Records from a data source
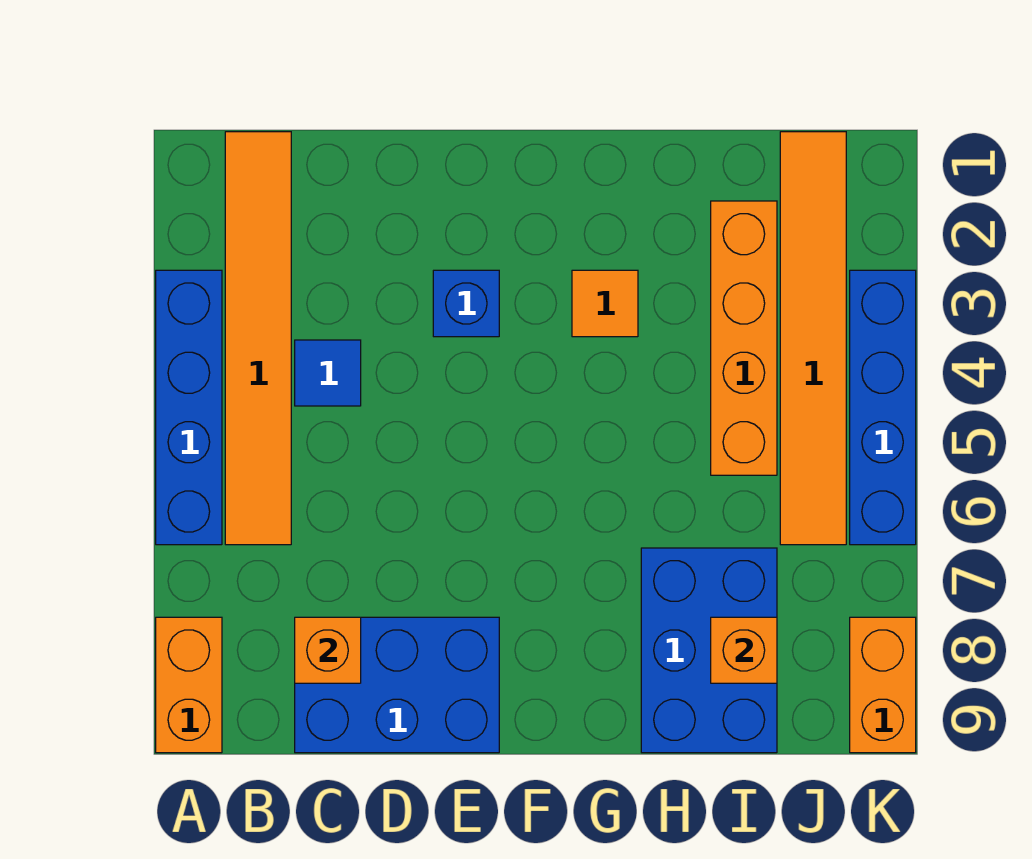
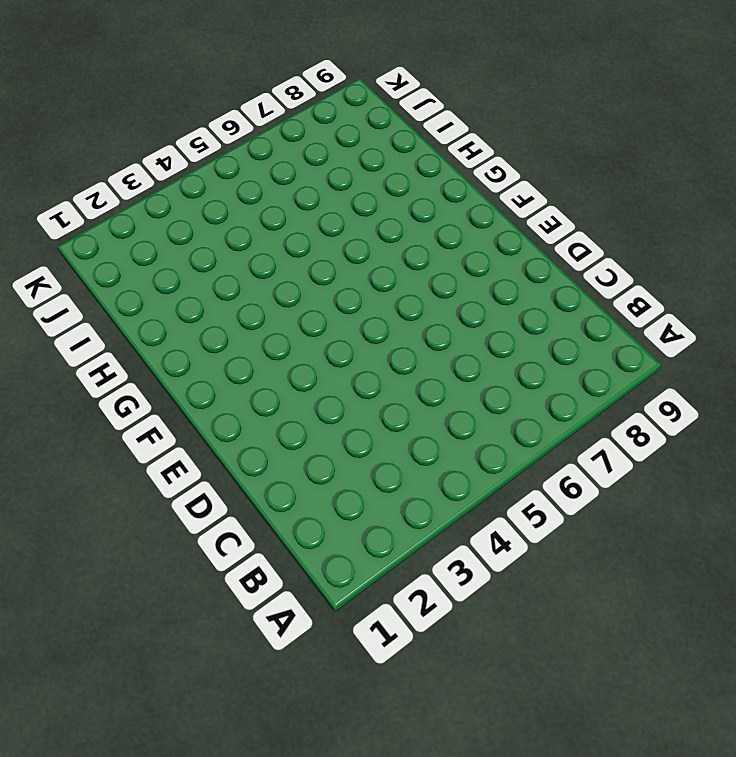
none -> blue brick A3:A6 level 1
none -> orange brick A8:A9 level 1
none -> orange tile B1:B6 level 1

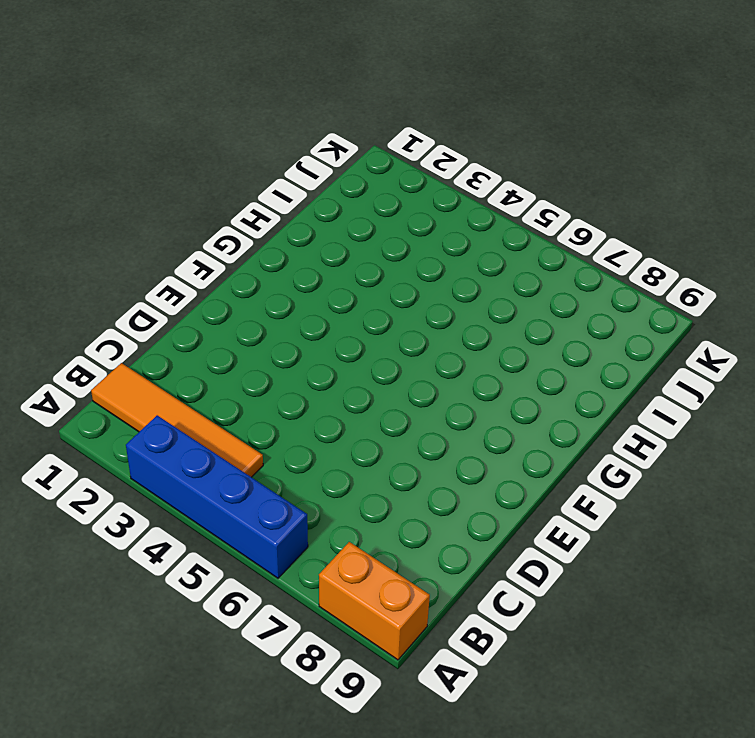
orange tile B1:B4 level 1 -> orange tile B1:B6 level 1
none -> blue tile C4 level 1
none -> blue brick C8:E9 level 1
none -> blue brick E3 level 1

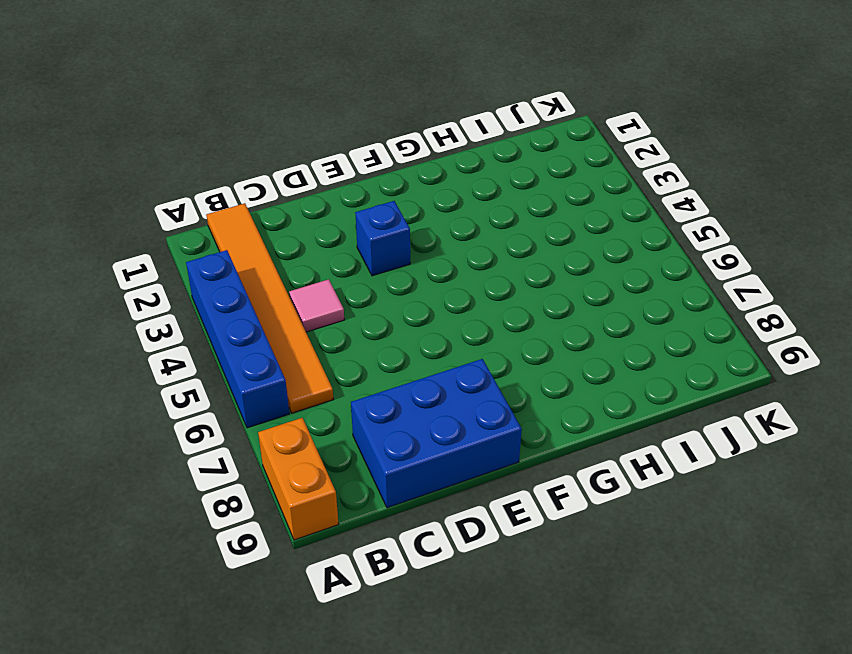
pink tile C4 level 1 -> blue tile C4 level 1
none -> orange tile G3 level 1
none -> blue brick H7:I9 level 1
none -> orange brick I2:I5 level 1

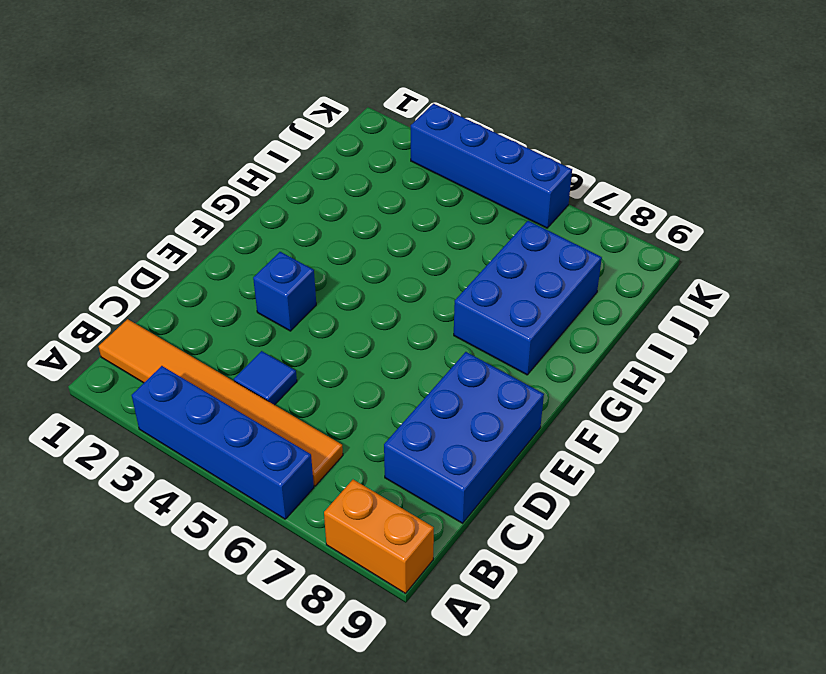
blue brick G7:I8 level 1 -> blue brick H7:I9 level 1
none -> orange tile G3 level 1
none -> orange brick I2:I5 level 1
none -> orange tile J1:J6 level 1

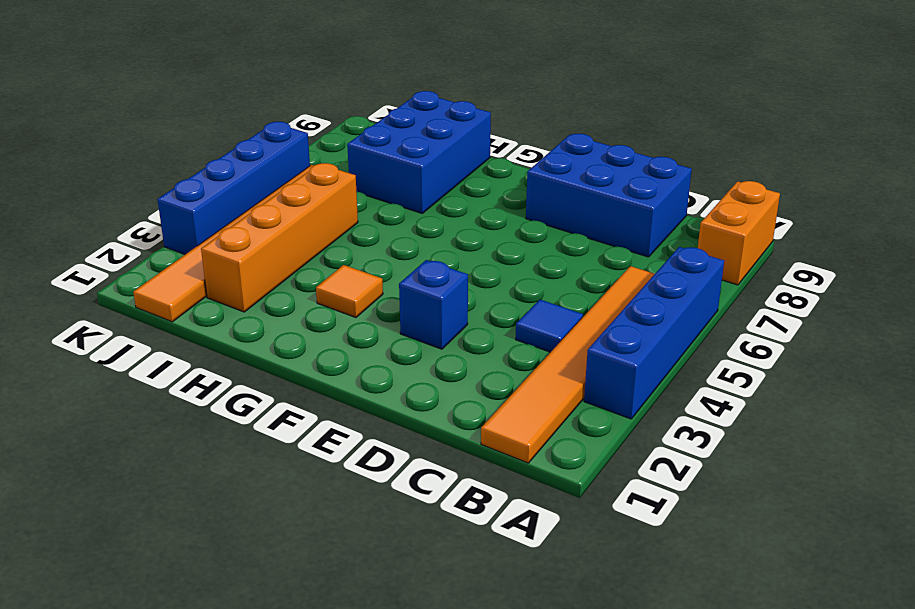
none -> orange brick K8:K9 level 1
none -> orange brick C8 level 2
none -> orange brick I8 level 2

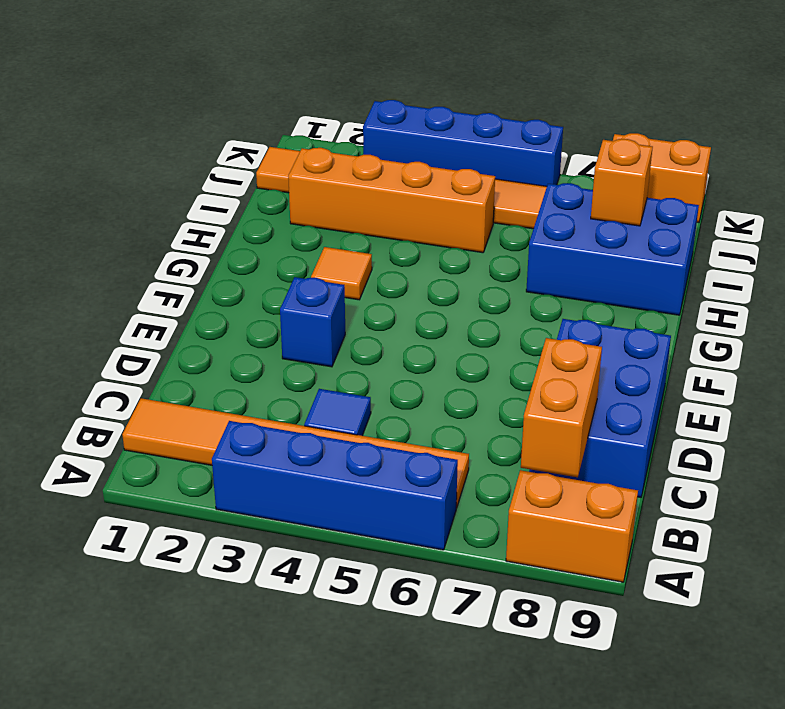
orange brick B8:C8 level 2 -> orange brick C8 level 2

* _What is expected_
Find every line in the records that uses the string "tile", then copy it.

* _Task response_
none -> orange tile B1:B6 level 1
orange tile B1:B4 level 1 -> orange tile B1:B6 level 1
none -> blue tile C4 level 1
pink tile C4 level 1 -> blue tile C4 level 1
none -> orange tile G3 level 1
none -> orange tile G3 level 1
none -> orange tile J1:J6 level 1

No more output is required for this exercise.